== Your task ==
Scan the data below for the string "phone". Show every line where it turns up.

== Information shown ==
Content starts

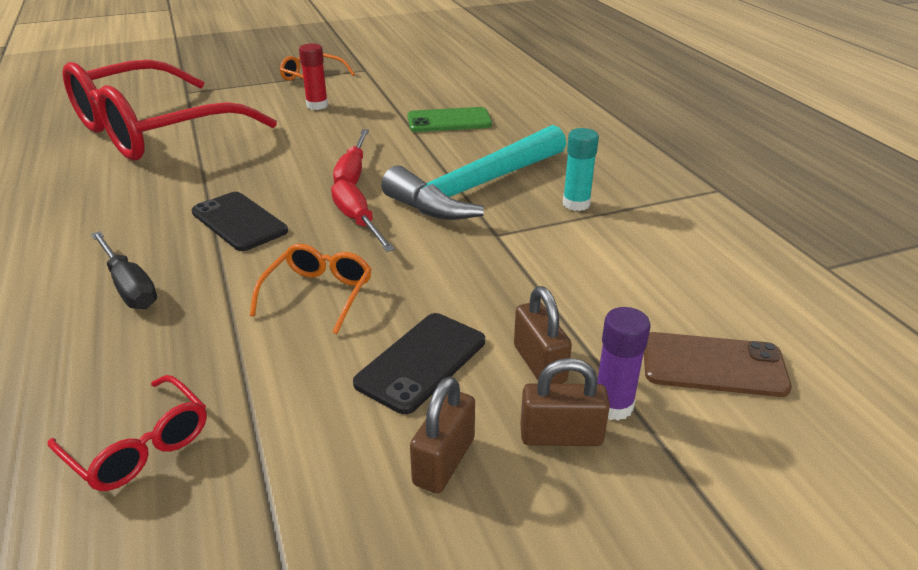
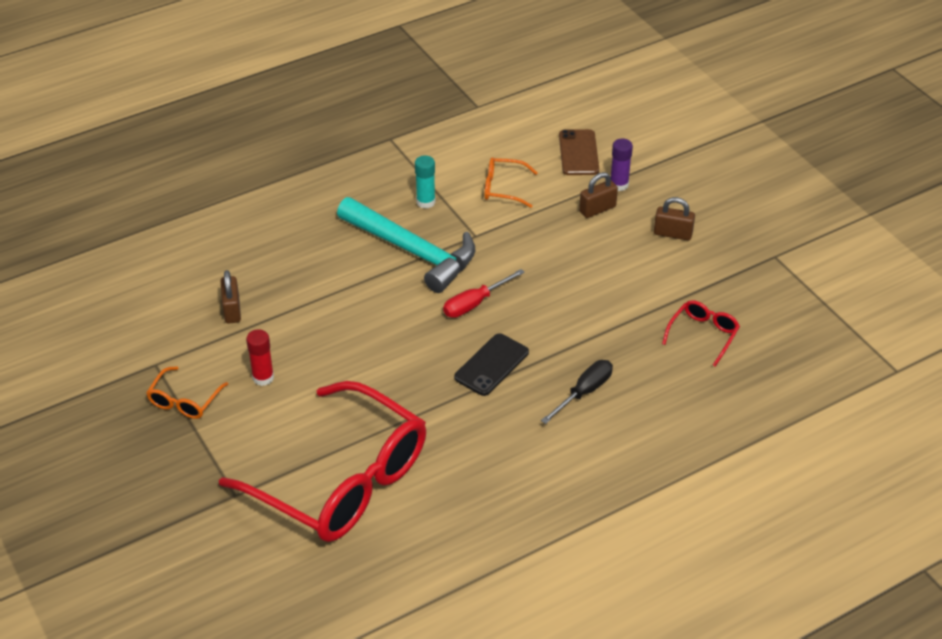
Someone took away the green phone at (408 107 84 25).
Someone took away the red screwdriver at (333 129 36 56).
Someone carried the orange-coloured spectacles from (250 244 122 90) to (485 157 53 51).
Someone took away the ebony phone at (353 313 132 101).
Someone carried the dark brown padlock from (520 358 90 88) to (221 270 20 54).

Content ends

== Answer to the problem ==
Someone took away the green phone at (408 107 84 25).
Someone took away the ebony phone at (353 313 132 101).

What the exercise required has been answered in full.